__Required action__. Below are records; extract exactly the lines from the one with "brown star: moved 8 px left, 5 px down" through the final line, including both, but drop the pictures.

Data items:
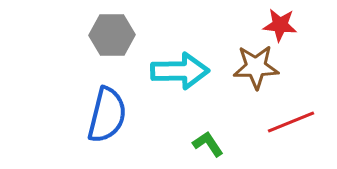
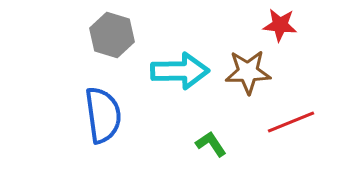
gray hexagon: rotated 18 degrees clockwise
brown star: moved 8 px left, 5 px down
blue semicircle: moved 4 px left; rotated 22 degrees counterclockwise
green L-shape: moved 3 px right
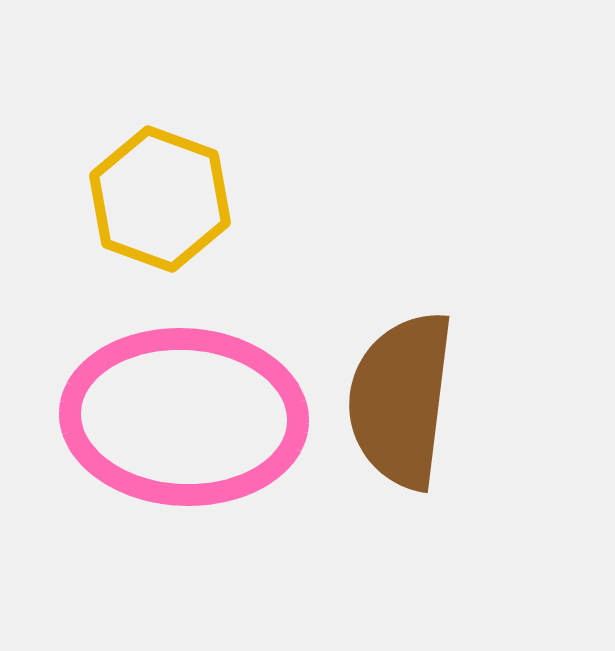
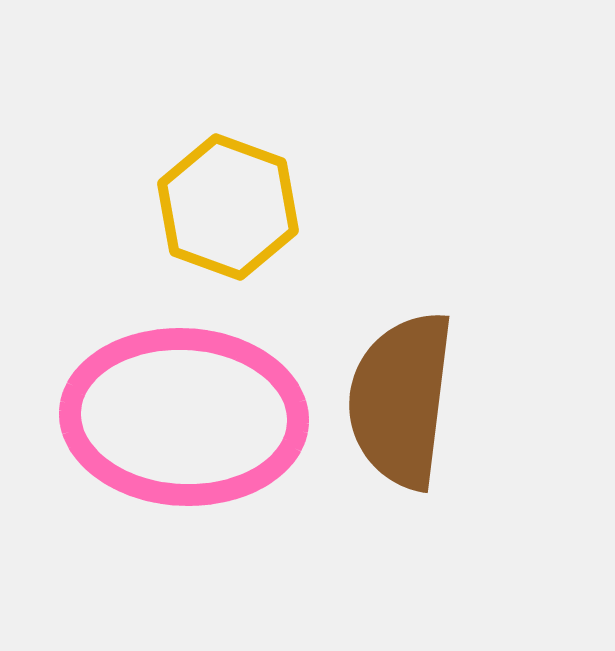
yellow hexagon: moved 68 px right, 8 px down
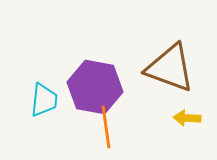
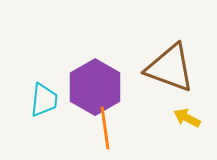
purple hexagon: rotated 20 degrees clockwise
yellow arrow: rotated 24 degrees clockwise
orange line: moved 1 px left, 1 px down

__Answer__.
brown star: moved 8 px left, 5 px down
blue semicircle: moved 4 px left; rotated 22 degrees counterclockwise
green L-shape: moved 3 px right
yellow hexagon: moved 68 px right, 8 px down
purple hexagon: rotated 20 degrees clockwise
yellow arrow: rotated 24 degrees clockwise
orange line: moved 1 px left, 1 px down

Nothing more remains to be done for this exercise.